(Recorded data)
_ _ _ _ _

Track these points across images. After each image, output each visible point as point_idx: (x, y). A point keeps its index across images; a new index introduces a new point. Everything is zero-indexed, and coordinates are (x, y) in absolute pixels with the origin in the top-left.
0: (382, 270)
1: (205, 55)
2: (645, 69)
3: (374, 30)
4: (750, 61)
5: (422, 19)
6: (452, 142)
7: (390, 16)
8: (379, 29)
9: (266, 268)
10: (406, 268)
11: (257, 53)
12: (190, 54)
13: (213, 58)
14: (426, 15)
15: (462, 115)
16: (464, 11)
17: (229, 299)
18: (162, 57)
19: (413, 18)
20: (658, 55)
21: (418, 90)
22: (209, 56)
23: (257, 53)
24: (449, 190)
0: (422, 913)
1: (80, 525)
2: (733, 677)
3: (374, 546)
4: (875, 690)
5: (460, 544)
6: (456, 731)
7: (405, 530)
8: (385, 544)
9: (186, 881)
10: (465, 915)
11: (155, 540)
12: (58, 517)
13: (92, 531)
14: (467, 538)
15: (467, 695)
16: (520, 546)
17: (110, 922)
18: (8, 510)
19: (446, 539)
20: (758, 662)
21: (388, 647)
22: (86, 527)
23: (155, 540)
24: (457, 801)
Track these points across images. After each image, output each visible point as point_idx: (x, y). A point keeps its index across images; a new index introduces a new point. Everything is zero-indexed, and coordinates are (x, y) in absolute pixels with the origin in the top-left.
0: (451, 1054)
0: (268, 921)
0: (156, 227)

_ _ _ _ _

> **Exercise aim**
Render every line of the records above as a Markdown table with the columns Row and Line, numbering the rows in order and omitting any blank lines.

> **The output**
| Row | Line |
|---|---|
| 1 | Track these points across images. After each image, output each visible point as point_idx: (x, y). A point keeps its index across images; a new index introduces a new point. Everything is zero-indexed, and coordinates are (x, y) in absolute pixels with the origin in the top-left. |
| 2 | 0: (382, 270) |
| 3 | 1: (205, 55) |
| 4 | 2: (645, 69) |
| 5 | 3: (374, 30) |
| 6 | 4: (750, 61) |
| 7 | 5: (422, 19) |
| 8 | 6: (452, 142) |
| 9 | 7: (390, 16) |
| 10 | 8: (379, 29) |
| 11 | 9: (266, 268) |
| 12 | 10: (406, 268) |
| 13 | 11: (257, 53) |
| 14 | 12: (190, 54) |
| 15 | 13: (213, 58) |
| 16 | 14: (426, 15) |
| 17 | 15: (462, 115) |
| 18 | 16: (464, 11) |
| 19 | 17: (229, 299) |
| 20 | 18: (162, 57) |
| 21 | 19: (413, 18) |
| 22 | 20: (658, 55) |
| 23 | 21: (418, 90) |
| 24 | 22: (209, 56) |
| 25 | 23: (257, 53) |
| 26 | 24: (449, 190) |
| 27 | 0: (422, 913) |
| 28 | 1: (80, 525) |
| 29 | 2: (733, 677) |
| 30 | 3: (374, 546) |
| 31 | 4: (875, 690) |
| 32 | 5: (460, 544) |
| 33 | 6: (456, 731) |
| 34 | 7: (405, 530) |
| 35 | 8: (385, 544) |
| 36 | 9: (186, 881) |
| 37 | 10: (465, 915) |
| 38 | 11: (155, 540) |
| 39 | 12: (58, 517) |
| 40 | 13: (92, 531) |
| 41 | 14: (467, 538) |
| 42 | 15: (467, 695) |
| 43 | 16: (520, 546) |
| 44 | 17: (110, 922) |
| 45 | 18: (8, 510) |
| 46 | 19: (446, 539) |
| 47 | 20: (758, 662) |
| 48 | 21: (388, 647) |
| 49 | 22: (86, 527) |
| 50 | 23: (155, 540) |
| 51 | 24: (457, 801) |
| 52 | Track these points across images. After each image, output each visible point as point_idx: (x, y). A point keeps its index across images; a new index introduces a new point. Everything is zero-indexed, and coordinates are (x, y) in absolute pixels with the origin in the top-left. |
| 53 | 0: (451, 1054) |
| 54 | 0: (268, 921) |
| 55 | 0: (156, 227) |